## Work instructions
What is the number of lines in the data below that contain "purple"? Answer with that number and no other words.

## Data segment
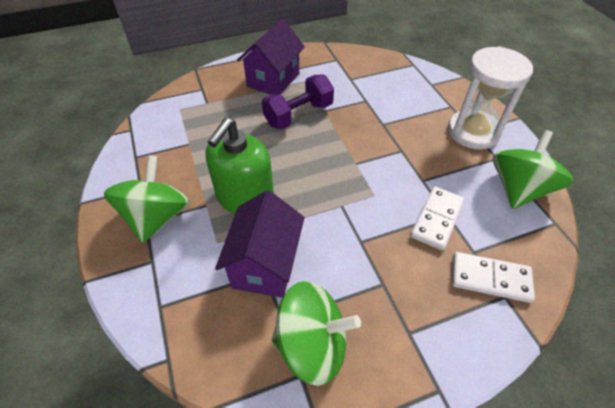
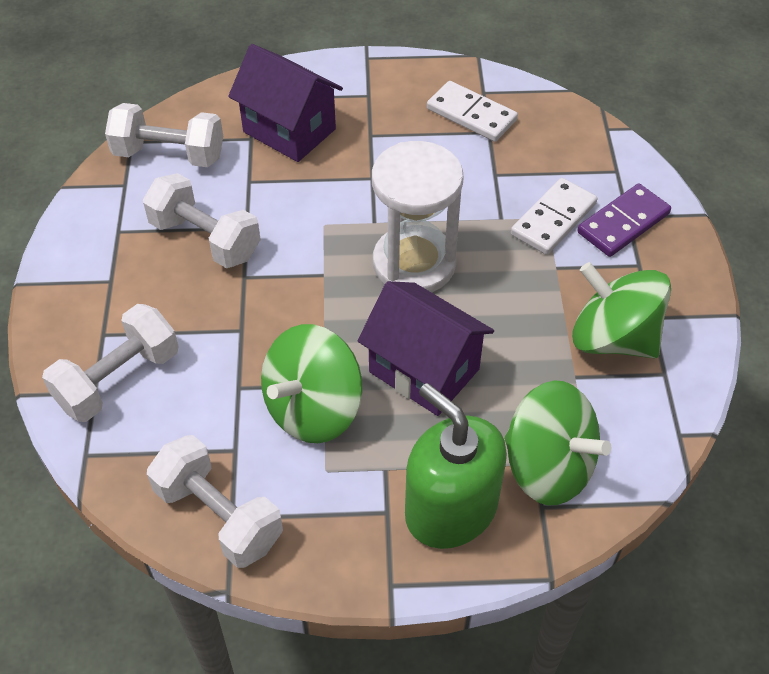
purple domino: 0 -> 1
purple dumbbell: 1 -> 0
white dumbbell: 0 -> 4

## Answer box
2